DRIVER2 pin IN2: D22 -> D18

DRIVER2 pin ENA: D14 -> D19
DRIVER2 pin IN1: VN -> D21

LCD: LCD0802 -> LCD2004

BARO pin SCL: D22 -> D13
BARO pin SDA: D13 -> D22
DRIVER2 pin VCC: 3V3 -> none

* * *

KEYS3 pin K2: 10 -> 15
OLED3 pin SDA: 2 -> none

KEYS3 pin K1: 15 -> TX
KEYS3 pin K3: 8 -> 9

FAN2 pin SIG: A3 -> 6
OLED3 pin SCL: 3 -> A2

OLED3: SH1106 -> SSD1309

* * *

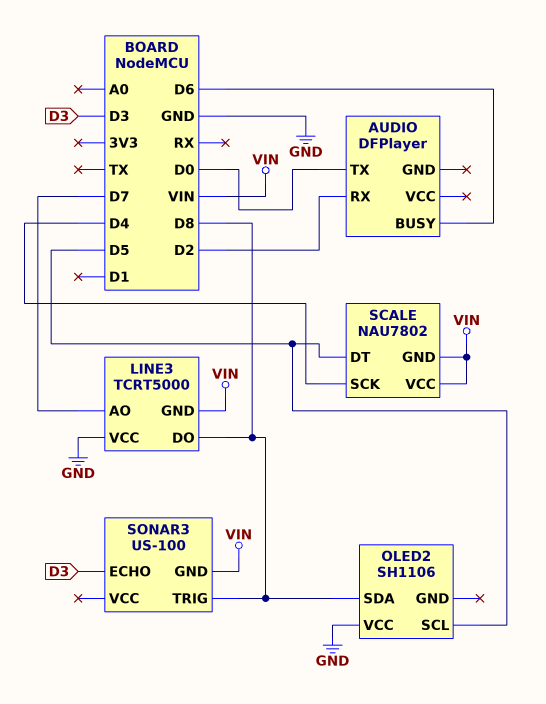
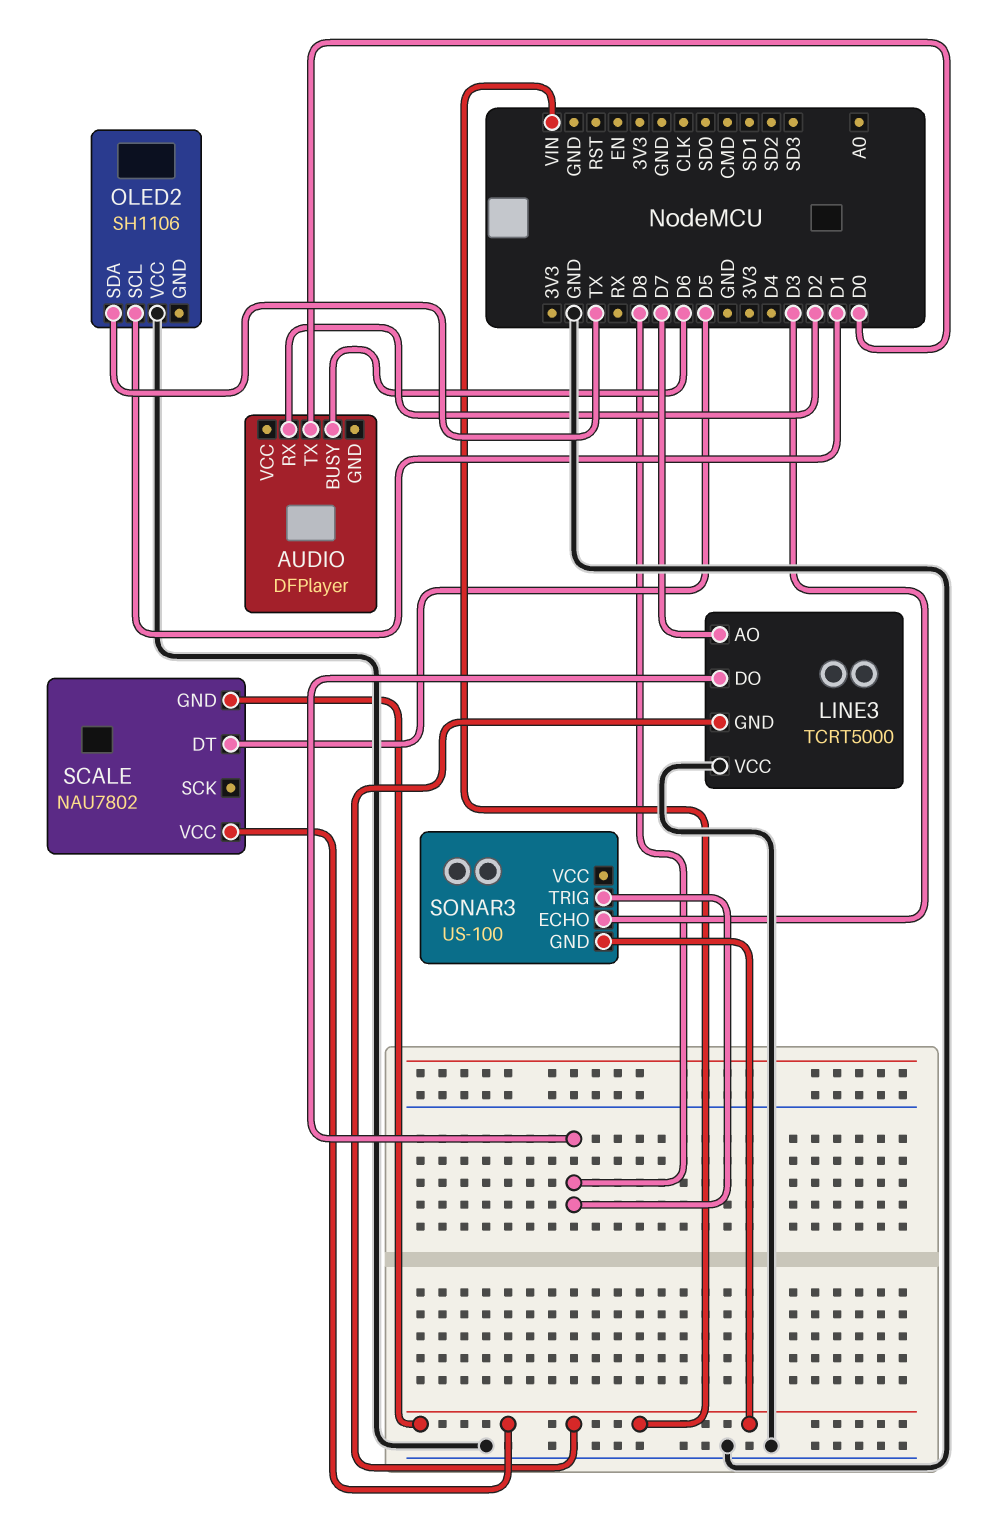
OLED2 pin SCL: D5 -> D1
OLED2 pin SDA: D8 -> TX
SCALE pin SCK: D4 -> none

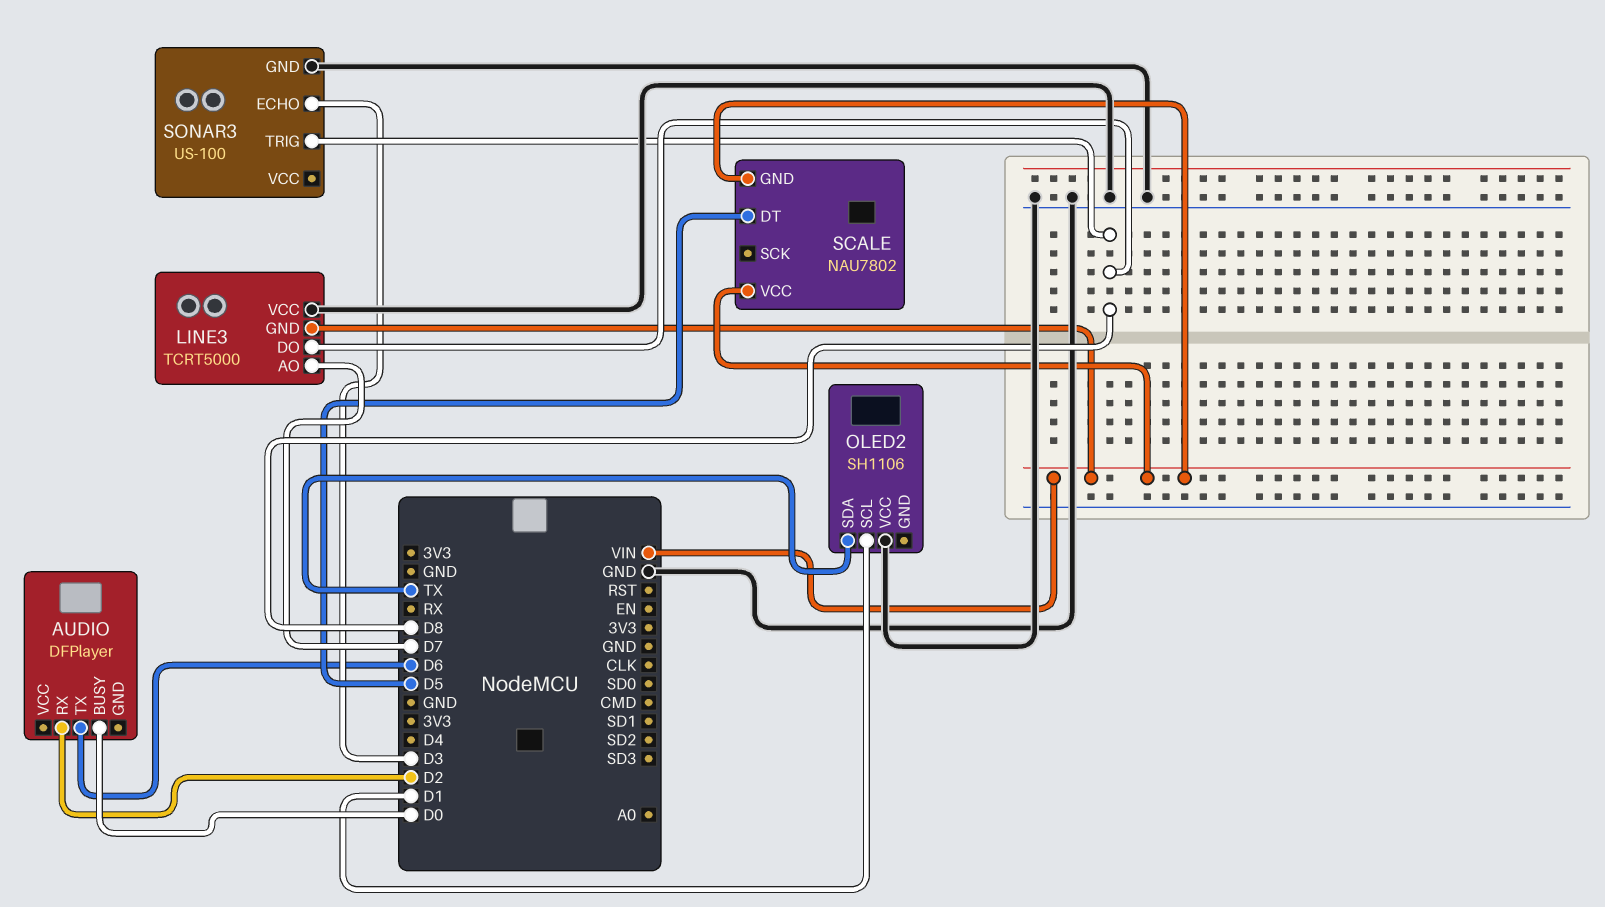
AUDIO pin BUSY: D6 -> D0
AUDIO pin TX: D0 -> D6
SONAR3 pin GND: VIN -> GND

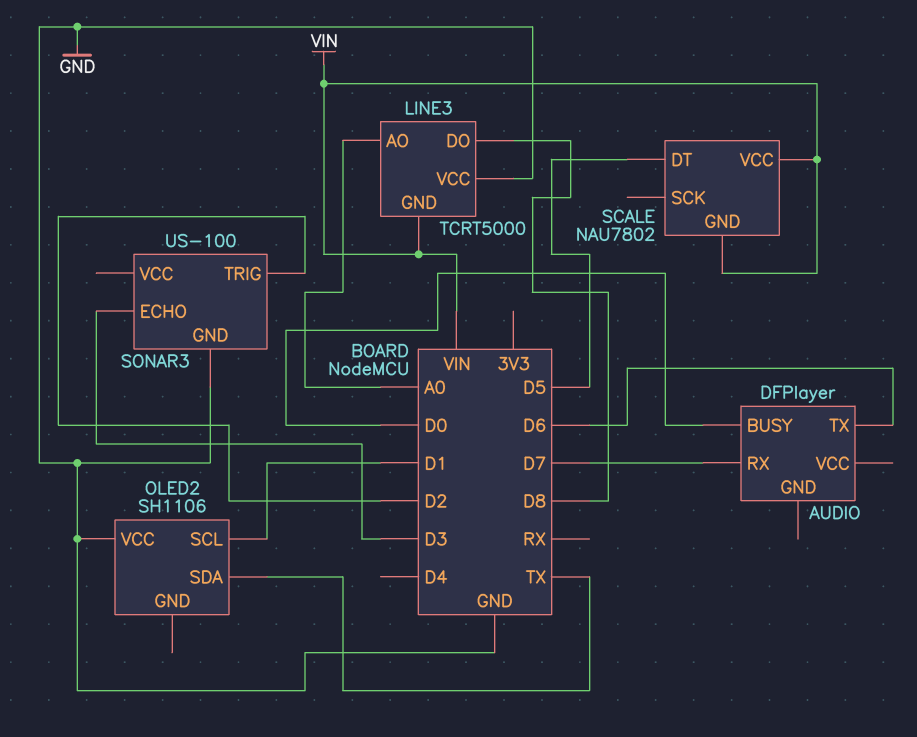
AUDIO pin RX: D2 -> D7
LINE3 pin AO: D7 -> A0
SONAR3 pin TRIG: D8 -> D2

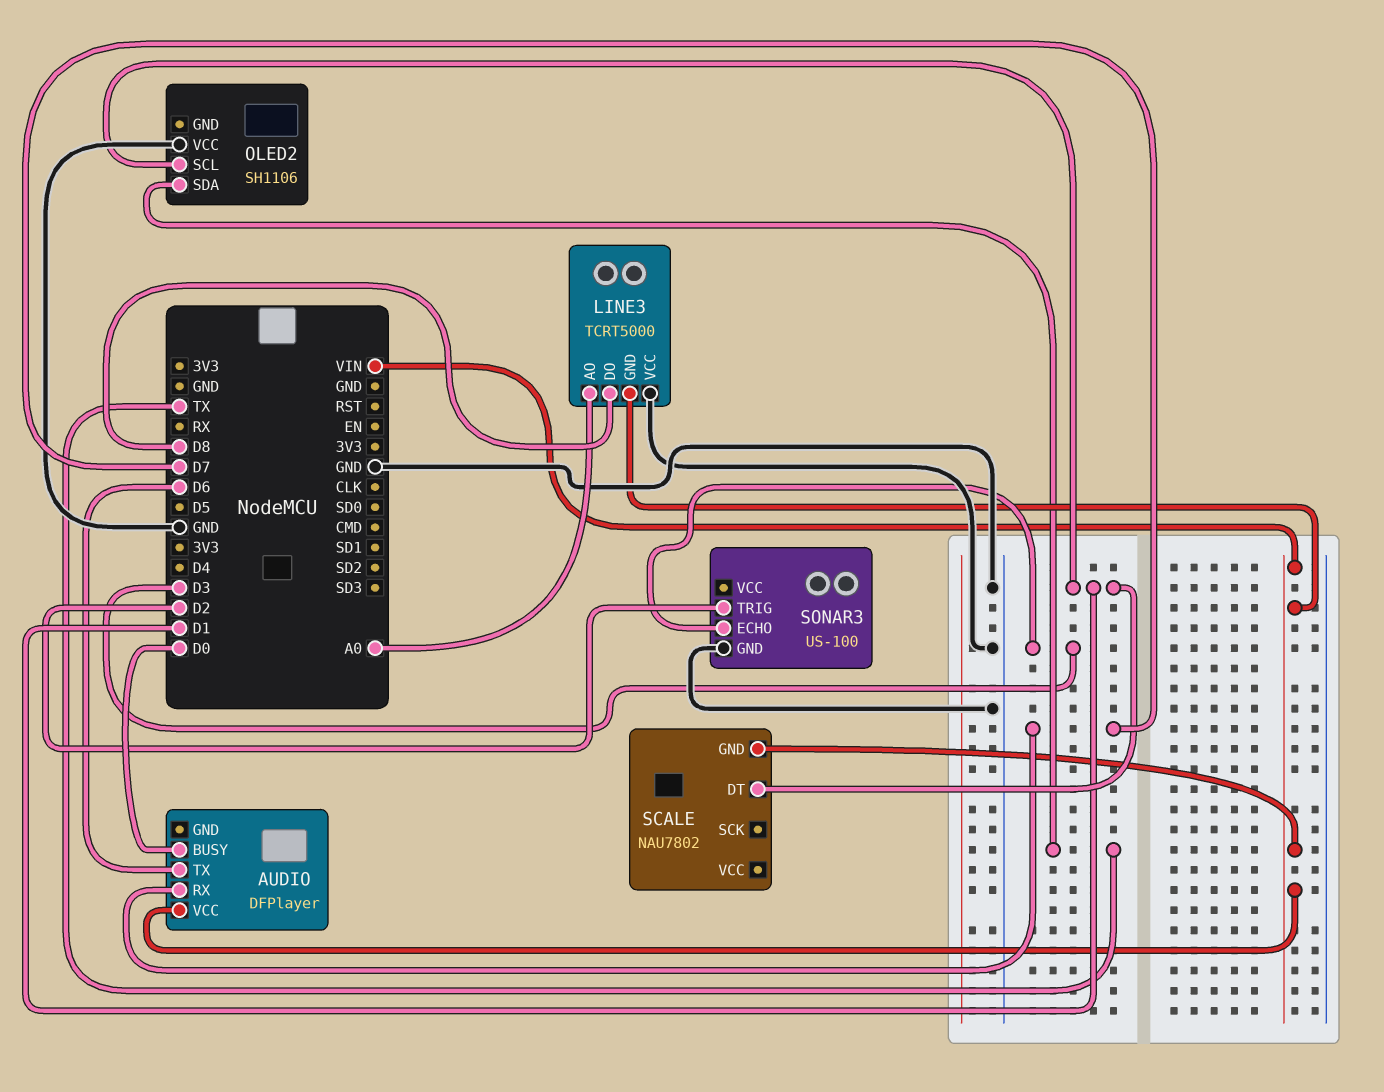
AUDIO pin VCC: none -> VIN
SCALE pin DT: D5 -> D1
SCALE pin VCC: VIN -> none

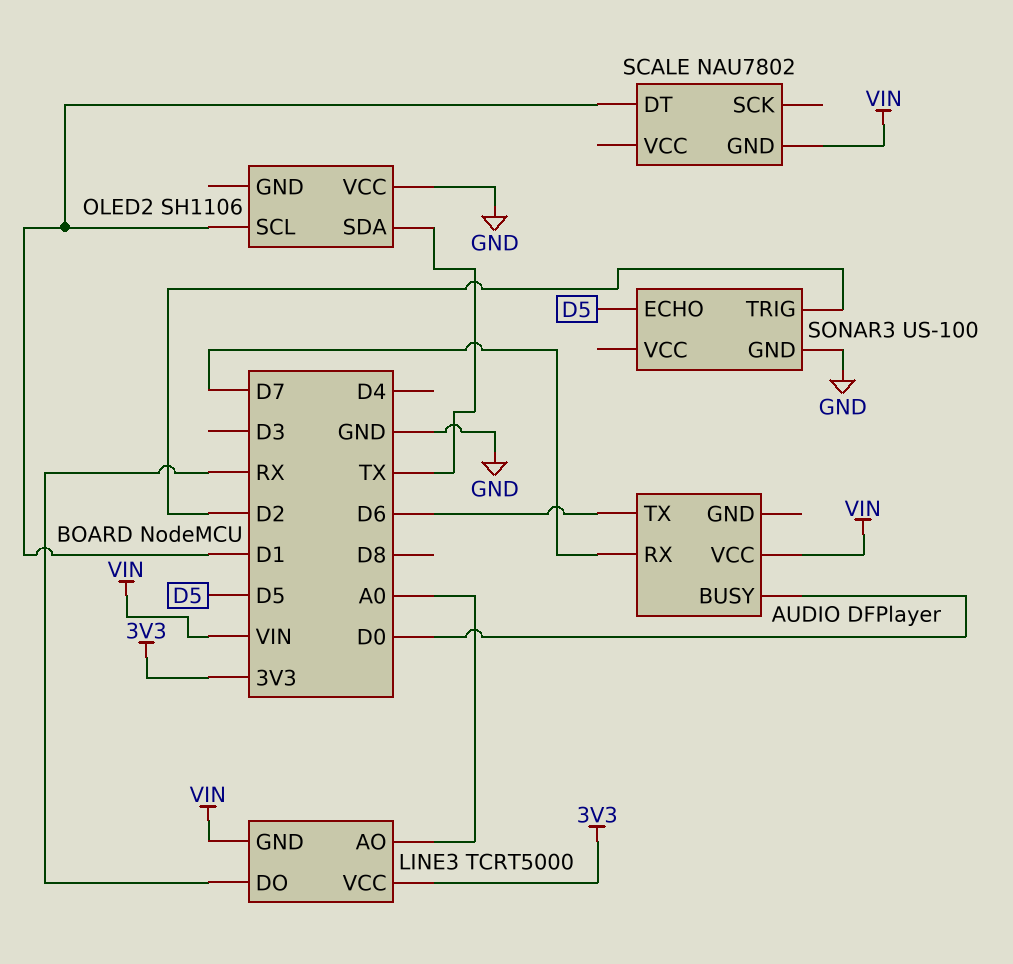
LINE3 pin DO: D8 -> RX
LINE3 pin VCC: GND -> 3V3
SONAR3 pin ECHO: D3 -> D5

§ Assignment
Using the records above, write out exactly the lines between the one holding "DRIVER2 pin ENA: D14 -> D19" and the one holding "DRIVER2 pin VCC: 3V3 -> none", inclusive; leave everything else out.

§ Answer space
DRIVER2 pin ENA: D14 -> D19
DRIVER2 pin IN1: VN -> D21

LCD: LCD0802 -> LCD2004

BARO pin SCL: D22 -> D13
BARO pin SDA: D13 -> D22
DRIVER2 pin VCC: 3V3 -> none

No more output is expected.